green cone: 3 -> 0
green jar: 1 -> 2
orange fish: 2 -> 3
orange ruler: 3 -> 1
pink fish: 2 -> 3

▬▬▬▬▬▬

__WHAT IS NEEDED__: Please transcribe the lines from the one containing "green jar: 1 -> 2" through the last line of the records. Include both ends and nothing else.

__RESPONSE__:
green jar: 1 -> 2
orange fish: 2 -> 3
orange ruler: 3 -> 1
pink fish: 2 -> 3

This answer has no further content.